§ WORK TASK
Set down a faithful copy of every record below, with no images.

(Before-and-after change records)
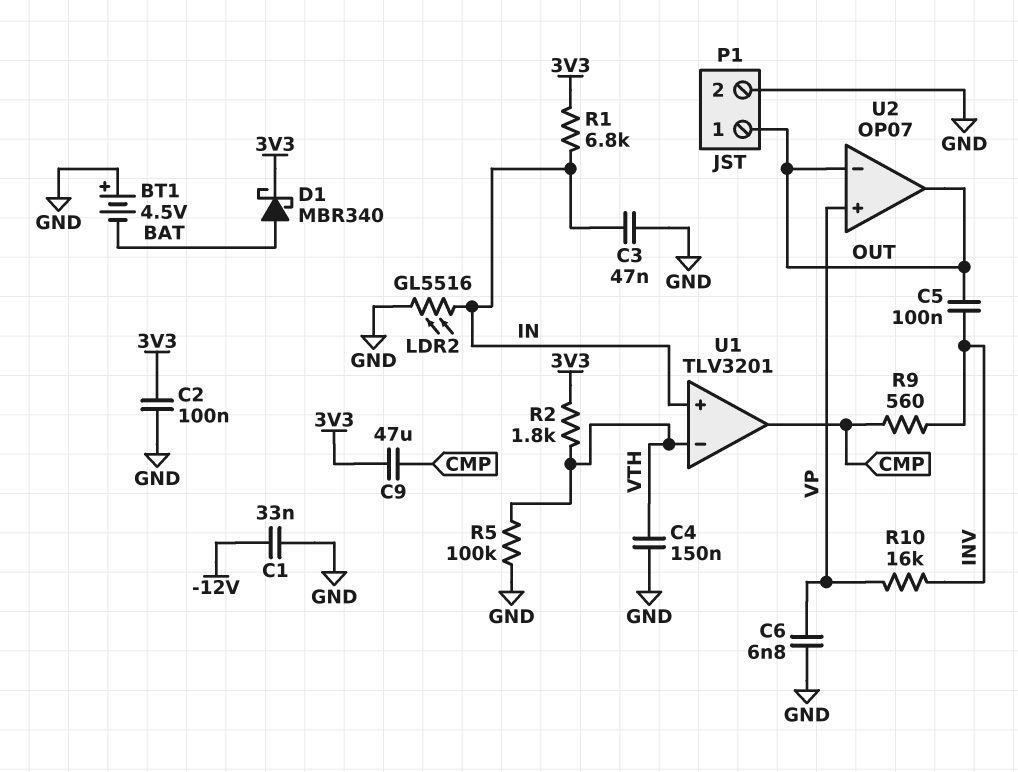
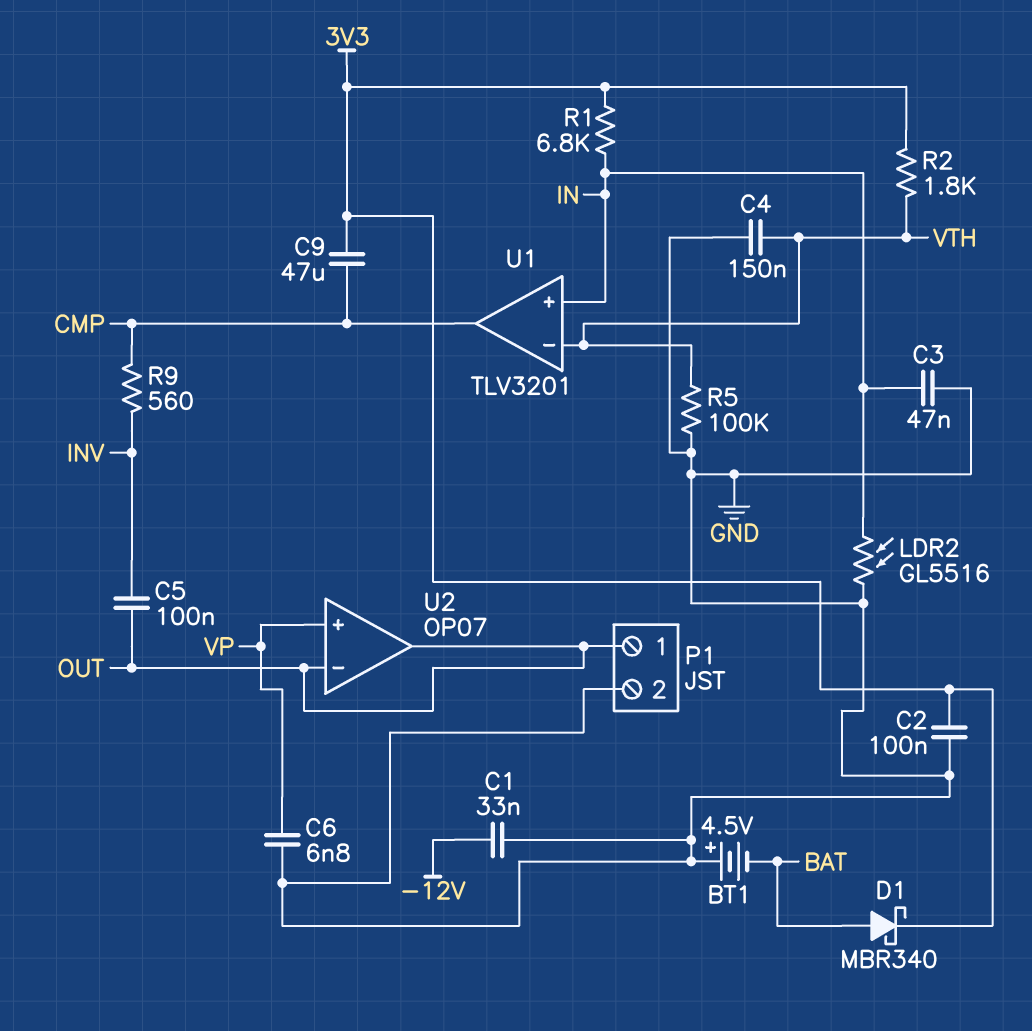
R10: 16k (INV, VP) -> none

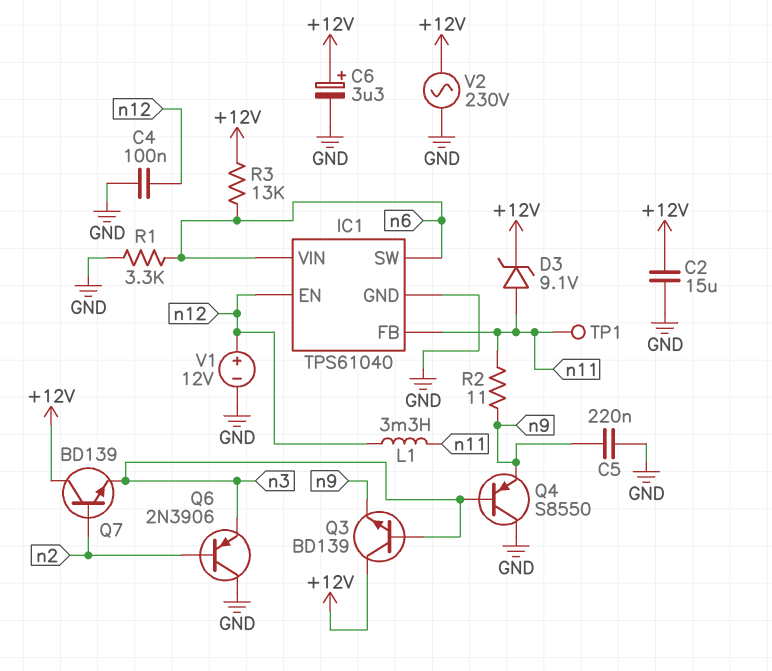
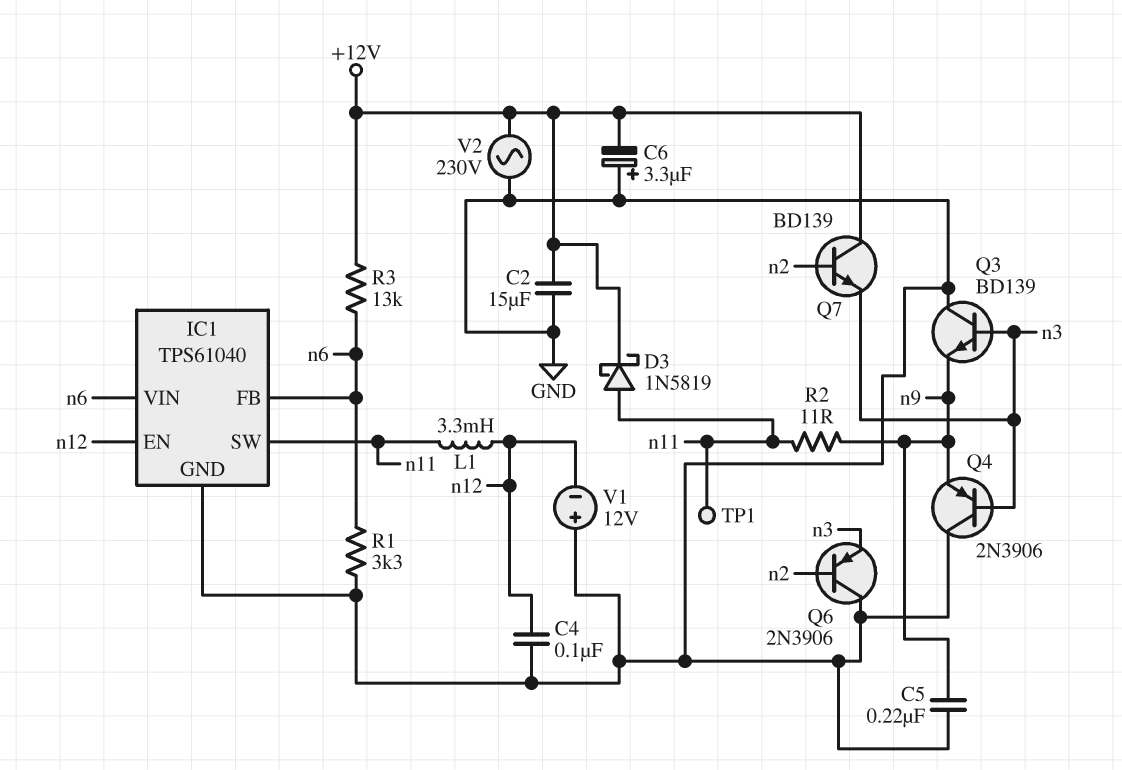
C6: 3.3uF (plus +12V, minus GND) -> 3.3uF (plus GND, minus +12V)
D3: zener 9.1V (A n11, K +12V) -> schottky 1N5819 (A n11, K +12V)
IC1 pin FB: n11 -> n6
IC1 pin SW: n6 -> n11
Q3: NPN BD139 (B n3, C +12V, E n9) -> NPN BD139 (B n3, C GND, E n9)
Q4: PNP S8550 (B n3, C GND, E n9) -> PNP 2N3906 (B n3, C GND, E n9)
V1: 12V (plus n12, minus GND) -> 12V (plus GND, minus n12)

§ ANSWER TO THIS EXERCISE
R10: 16k (INV, VP) -> none

C6: 3.3uF (plus +12V, minus GND) -> 3.3uF (plus GND, minus +12V)
D3: zener 9.1V (A n11, K +12V) -> schottky 1N5819 (A n11, K +12V)
IC1 pin FB: n11 -> n6
IC1 pin SW: n6 -> n11
Q3: NPN BD139 (B n3, C +12V, E n9) -> NPN BD139 (B n3, C GND, E n9)
Q4: PNP S8550 (B n3, C GND, E n9) -> PNP 2N3906 (B n3, C GND, E n9)
V1: 12V (plus n12, minus GND) -> 12V (plus GND, minus n12)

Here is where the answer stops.